::: STORED DATA :::

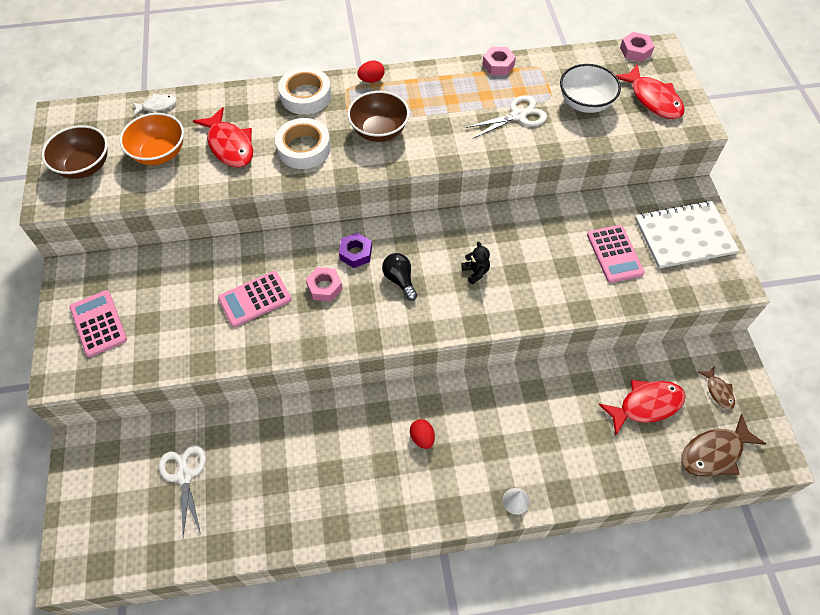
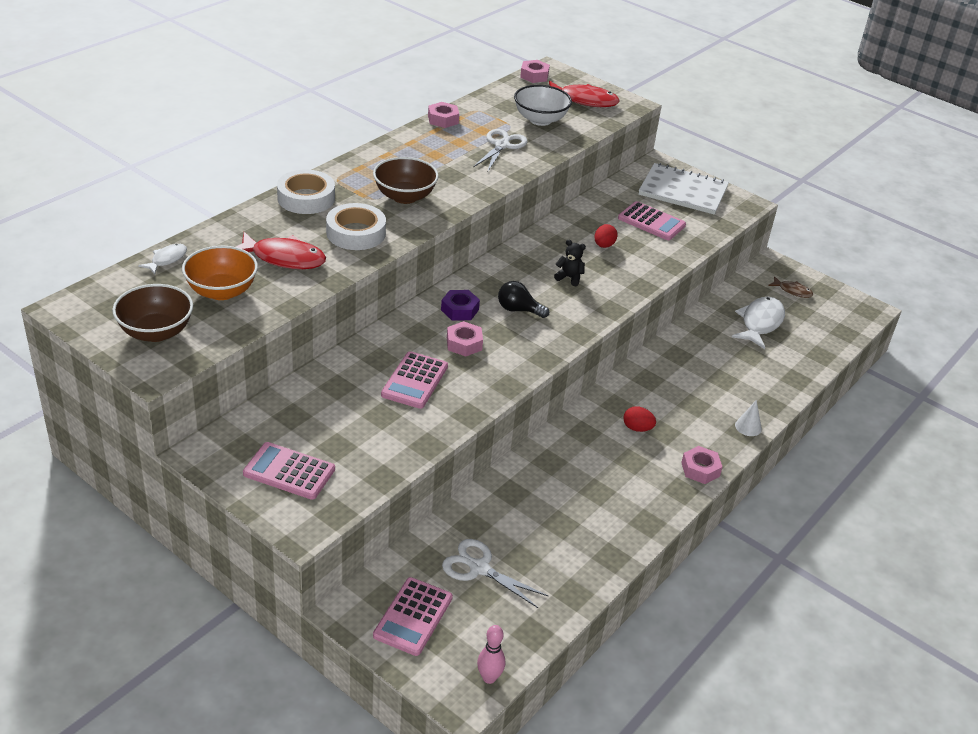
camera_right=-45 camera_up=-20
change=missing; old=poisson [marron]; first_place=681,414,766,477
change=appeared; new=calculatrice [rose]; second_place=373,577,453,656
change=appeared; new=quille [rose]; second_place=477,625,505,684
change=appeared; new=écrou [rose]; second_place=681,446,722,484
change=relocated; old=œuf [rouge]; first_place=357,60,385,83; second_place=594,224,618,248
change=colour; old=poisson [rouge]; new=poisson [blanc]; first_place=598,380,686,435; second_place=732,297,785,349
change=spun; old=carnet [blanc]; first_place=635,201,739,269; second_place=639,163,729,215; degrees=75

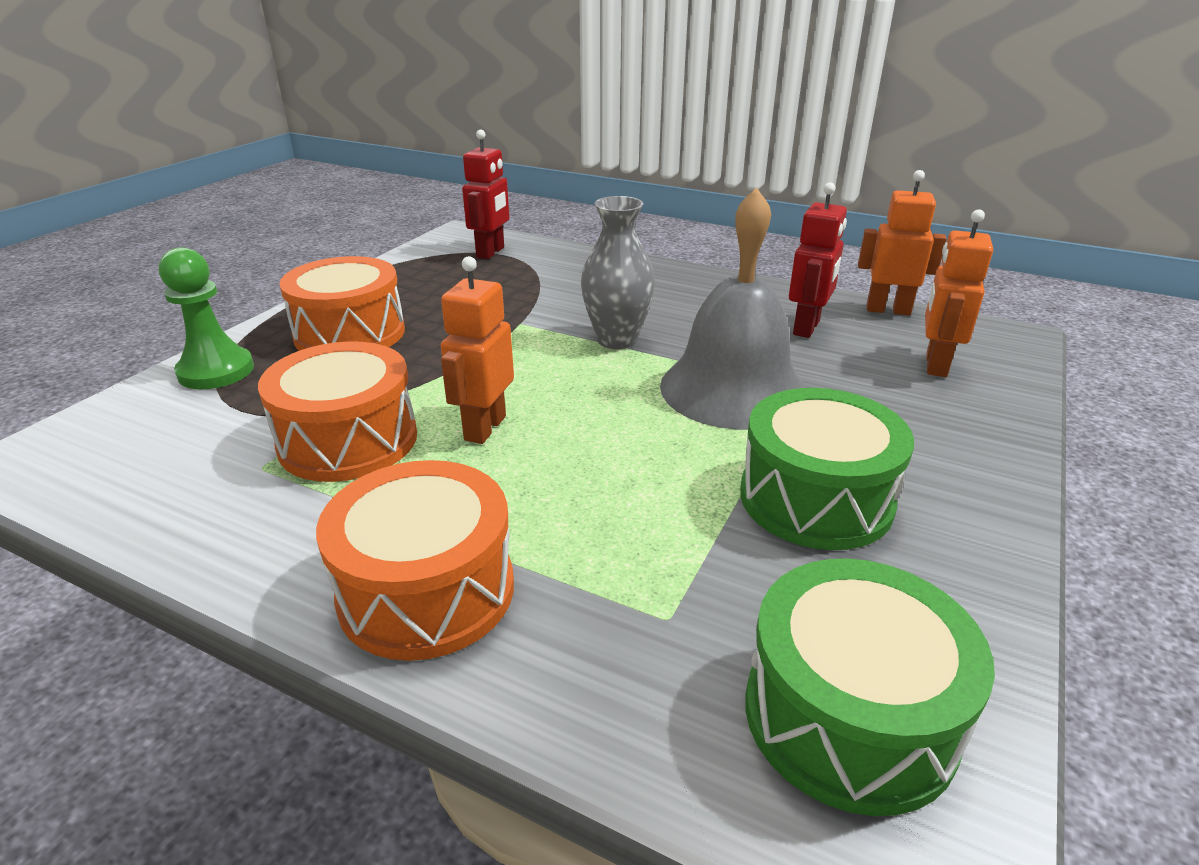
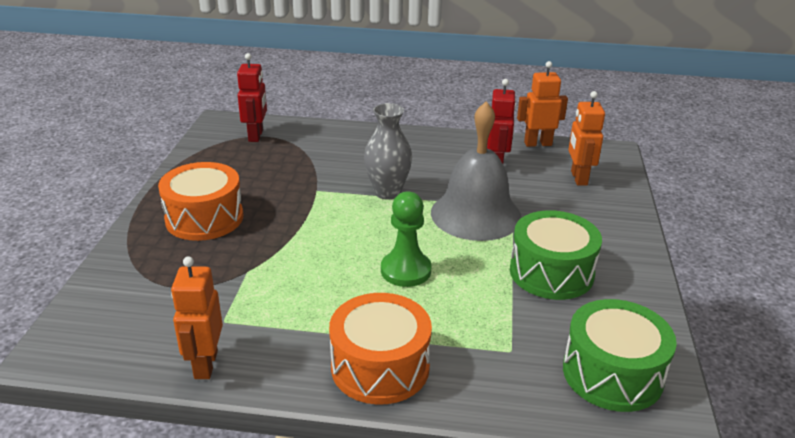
camera_right=-20 camera_up=0
change=missing; old=tambour [orange]; first_place=258,341,417,482
change=relocated; old=pion [vert]; first_place=159,247,254,389; second_place=381,191,431,287
change=relocated; old=robot [orange]; first_place=441,256,514,444; second_place=171,256,223,379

:::

Could you return each entry word for word, with the images omitted?

camera_right=-45 camera_up=-20
change=missing; old=poisson [marron]; first_place=681,414,766,477
change=appeared; new=calculatrice [rose]; second_place=373,577,453,656
change=appeared; new=quille [rose]; second_place=477,625,505,684
change=appeared; new=écrou [rose]; second_place=681,446,722,484
change=relocated; old=œuf [rouge]; first_place=357,60,385,83; second_place=594,224,618,248
change=colour; old=poisson [rouge]; new=poisson [blanc]; first_place=598,380,686,435; second_place=732,297,785,349
change=spun; old=carnet [blanc]; first_place=635,201,739,269; second_place=639,163,729,215; degrees=75

camera_right=-20 camera_up=0
change=missing; old=tambour [orange]; first_place=258,341,417,482
change=relocated; old=pion [vert]; first_place=159,247,254,389; second_place=381,191,431,287
change=relocated; old=robot [orange]; first_place=441,256,514,444; second_place=171,256,223,379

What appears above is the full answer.